# What you need to do
Beginning with the line that contains "camera: 15 degrees left, 5 degrees up" in the material below, print each line exactly until the line that contains "(673, 500) = (758, 462): yellow" has been printed, then stop.

# Data to use
◆ ◆ ◆ ◆ ◆ ◆ ◆
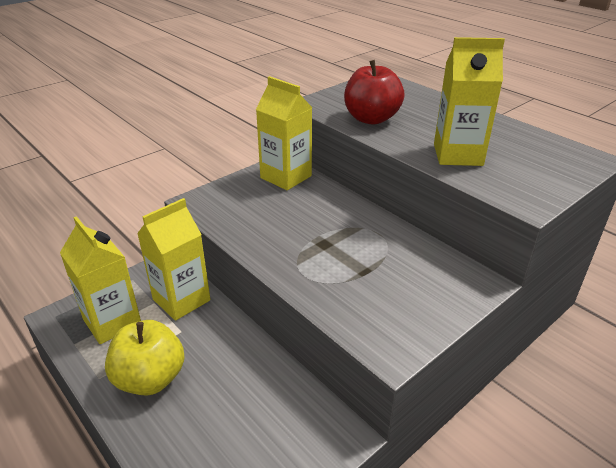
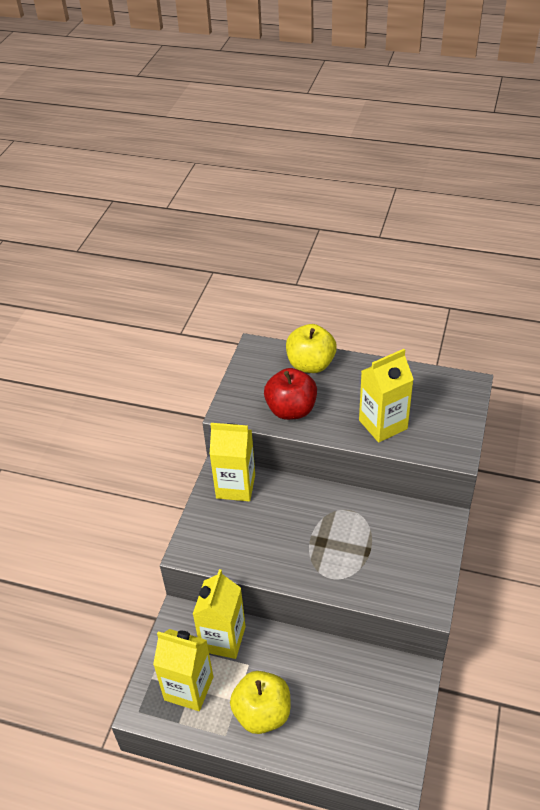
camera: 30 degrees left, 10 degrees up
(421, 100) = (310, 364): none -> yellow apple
◆ ◆ ◆ ◆ ◆ ◆ ◆
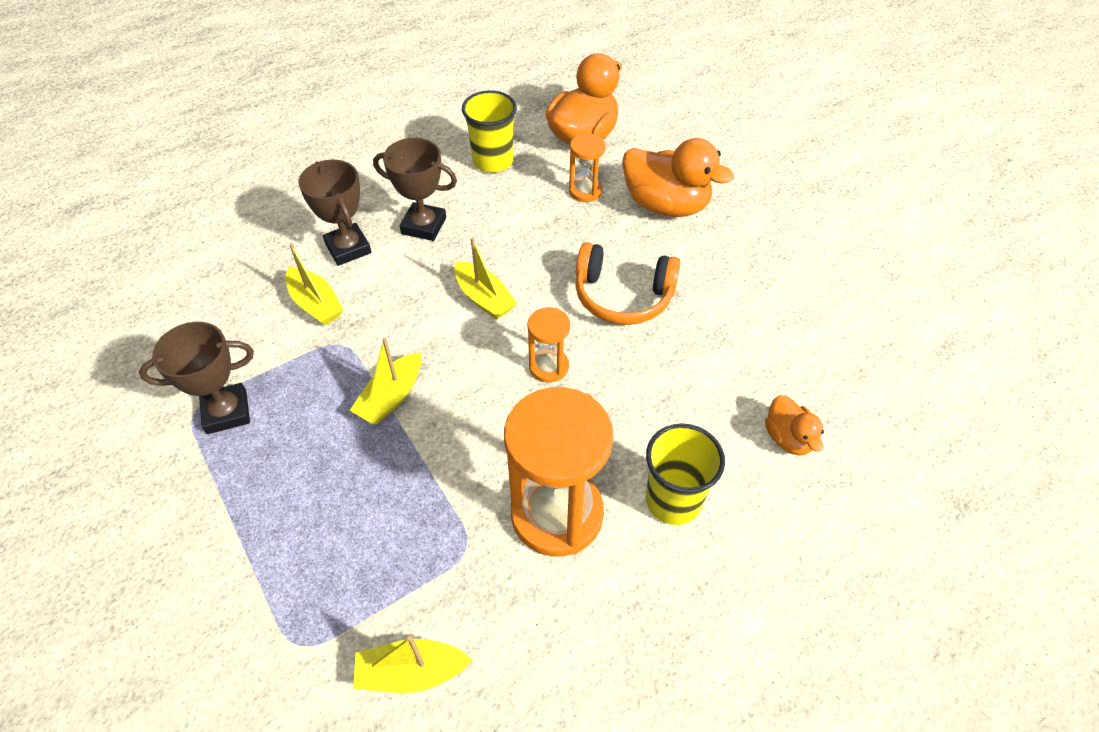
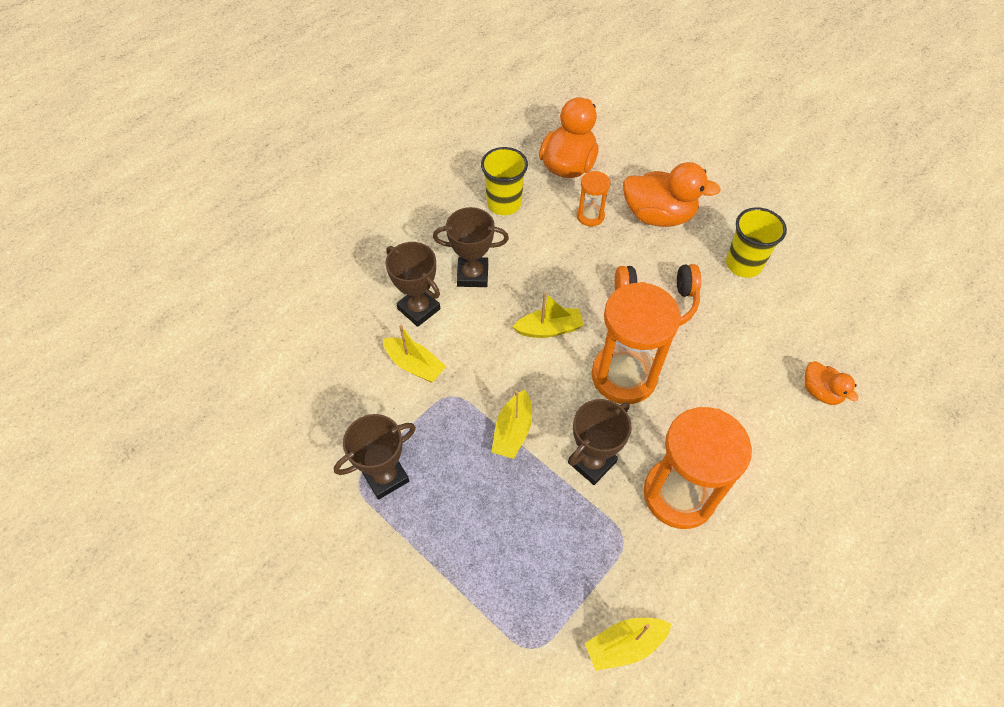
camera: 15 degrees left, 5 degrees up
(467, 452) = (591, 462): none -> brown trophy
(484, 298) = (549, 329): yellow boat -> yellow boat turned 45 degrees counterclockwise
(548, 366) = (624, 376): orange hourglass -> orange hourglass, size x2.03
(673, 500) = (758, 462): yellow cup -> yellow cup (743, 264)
◆ ◆ ◆ ◆ ◆ ◆ ◆
# Result for this task
camera: 15 degrees left, 5 degrees up
(467, 452) = (591, 462): none -> brown trophy
(484, 298) = (549, 329): yellow boat -> yellow boat turned 45 degrees counterclockwise
(548, 366) = (624, 376): orange hourglass -> orange hourglass, size x2.03
(673, 500) = (758, 462): yellow cup -> yellow cup (743, 264)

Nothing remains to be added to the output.